▶ Your task
All of the entries below need repeating exactly, apart from their images.

▶ Data under study
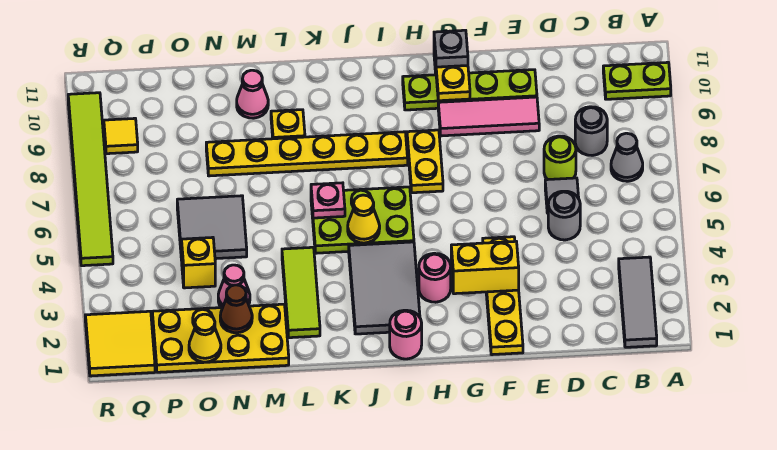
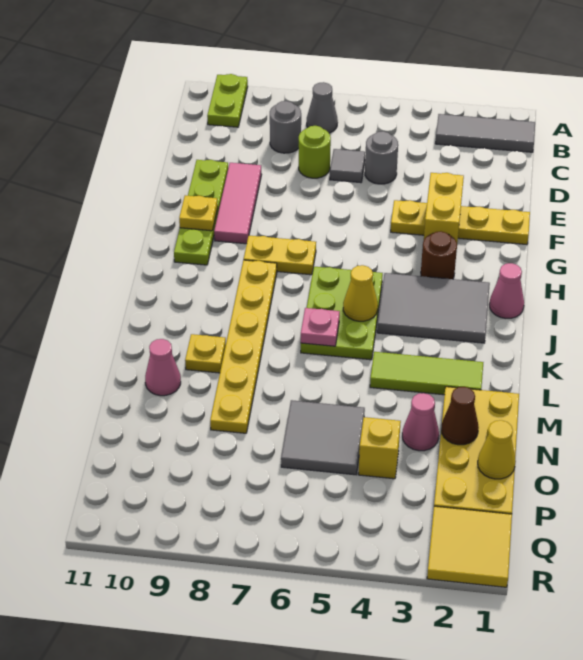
grey brick G11 level 1 -> none
pink round brick H3 level 1 -> brown round brick H3 level 1
pink round brick I1 level 1 -> pink cone I1 level 1
yellow tile Q9 level 1 -> none
lime tile R5:R10 level 1 -> none

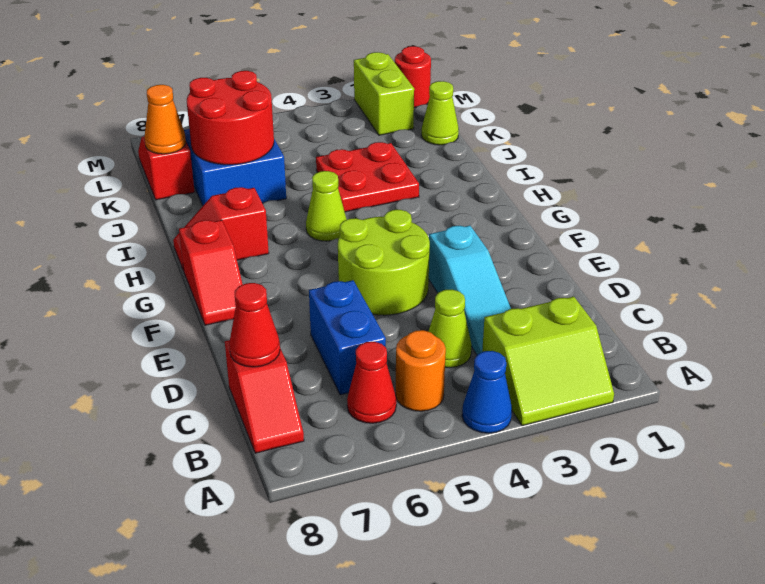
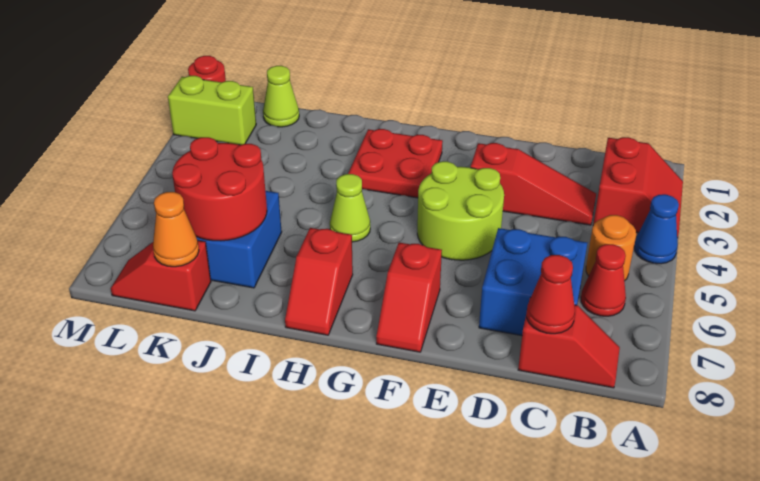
lime slope A2:B3 level 1 top B -> red slope A2:B3 level 1 top B
cyan slope C3:E3 level 1 top E -> red slope C3:E3 level 1 top E
lime cone C4 level 1 -> none
blue brick C6:D6 level 1 -> blue brick C6:D7 level 1
red slope F8:G8 level 1 top G -> red slope F7:F8 level 1 top 7
red plate I3:J4 level 1 -> red plate G2:H3 level 1

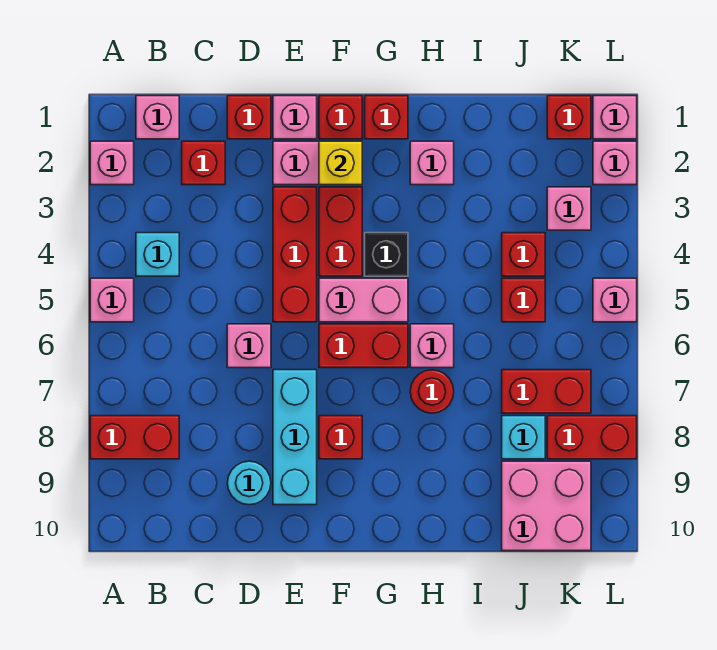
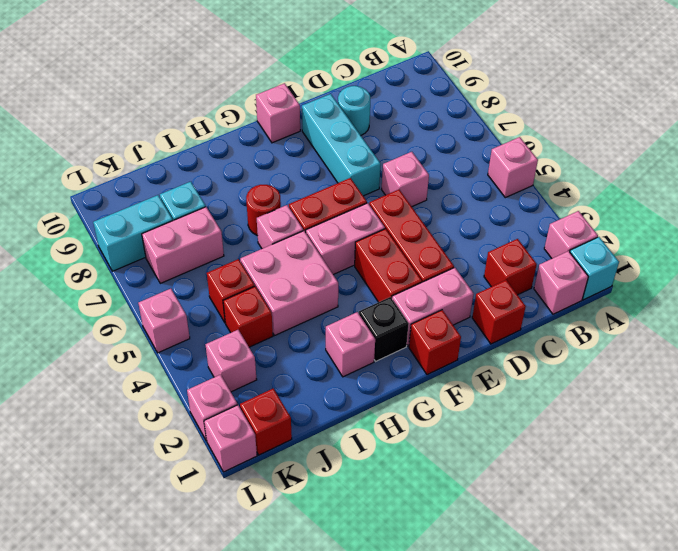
red brick A8:B8 level 1 -> none
cyan brick B4 level 1 -> cyan brick A1 level 1
pink brick E1 level 1 -> pink brick F10 level 1
yellow brick F2 level 2 -> none
red brick F8 level 1 -> none
red brick G1 level 1 -> none
black brick G4 level 1 -> black brick G2 level 1
red brick J7:K7 level 1 -> pink brick J7:K7 level 1
pink brick J9:K10 level 1 -> pink brick H4:I5 level 1
red brick K8:L8 level 1 -> cyan brick K8:L8 level 1

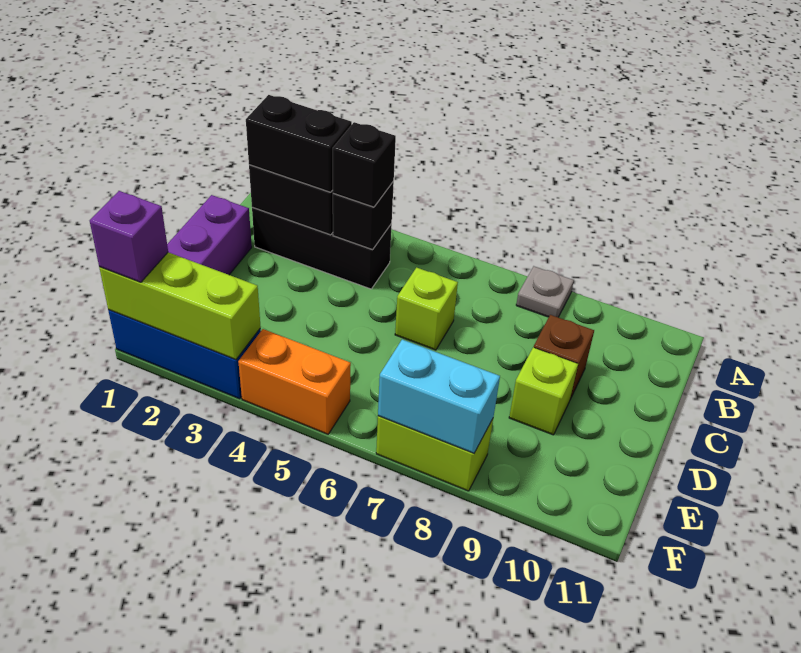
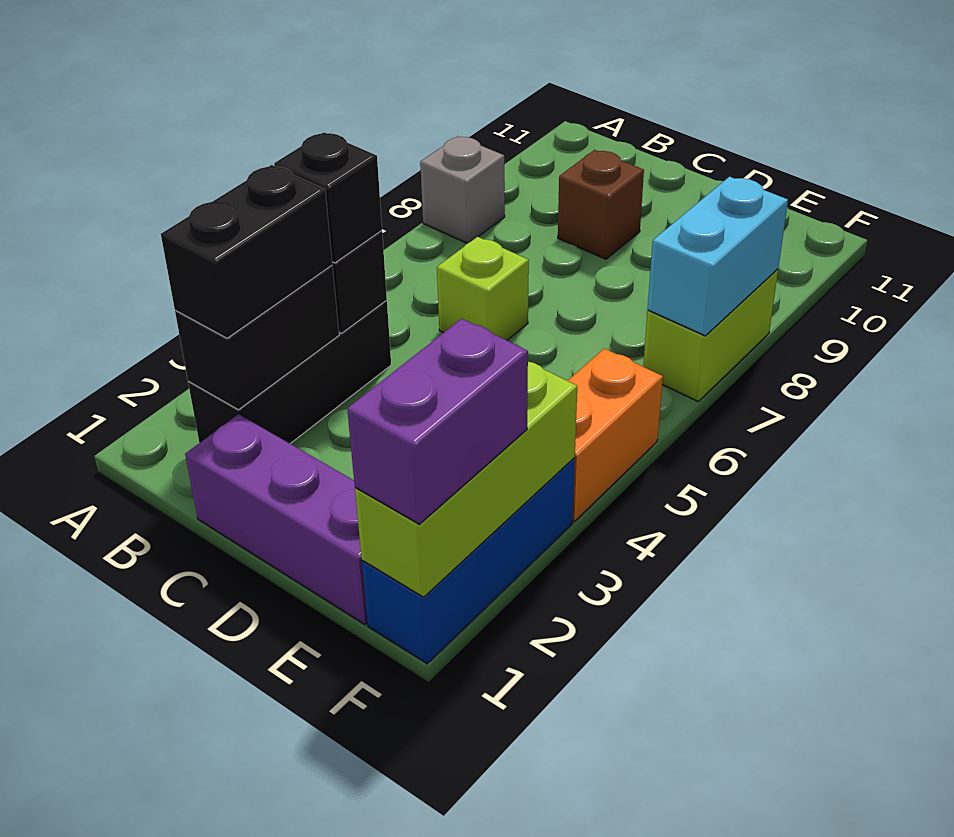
grey plate A8 level 1 -> grey brick A8 level 1
lime brick D9 level 1 -> none
purple brick F1 level 3 -> purple brick F1:F2 level 3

▶ Exercise solution
grey brick G11 level 1 -> none
pink round brick H3 level 1 -> brown round brick H3 level 1
pink round brick I1 level 1 -> pink cone I1 level 1
yellow tile Q9 level 1 -> none
lime tile R5:R10 level 1 -> none

lime slope A2:B3 level 1 top B -> red slope A2:B3 level 1 top B
cyan slope C3:E3 level 1 top E -> red slope C3:E3 level 1 top E
lime cone C4 level 1 -> none
blue brick C6:D6 level 1 -> blue brick C6:D7 level 1
red slope F8:G8 level 1 top G -> red slope F7:F8 level 1 top 7
red plate I3:J4 level 1 -> red plate G2:H3 level 1

red brick A8:B8 level 1 -> none
cyan brick B4 level 1 -> cyan brick A1 level 1
pink brick E1 level 1 -> pink brick F10 level 1
yellow brick F2 level 2 -> none
red brick F8 level 1 -> none
red brick G1 level 1 -> none
black brick G4 level 1 -> black brick G2 level 1
red brick J7:K7 level 1 -> pink brick J7:K7 level 1
pink brick J9:K10 level 1 -> pink brick H4:I5 level 1
red brick K8:L8 level 1 -> cyan brick K8:L8 level 1

grey plate A8 level 1 -> grey brick A8 level 1
lime brick D9 level 1 -> none
purple brick F1 level 3 -> purple brick F1:F2 level 3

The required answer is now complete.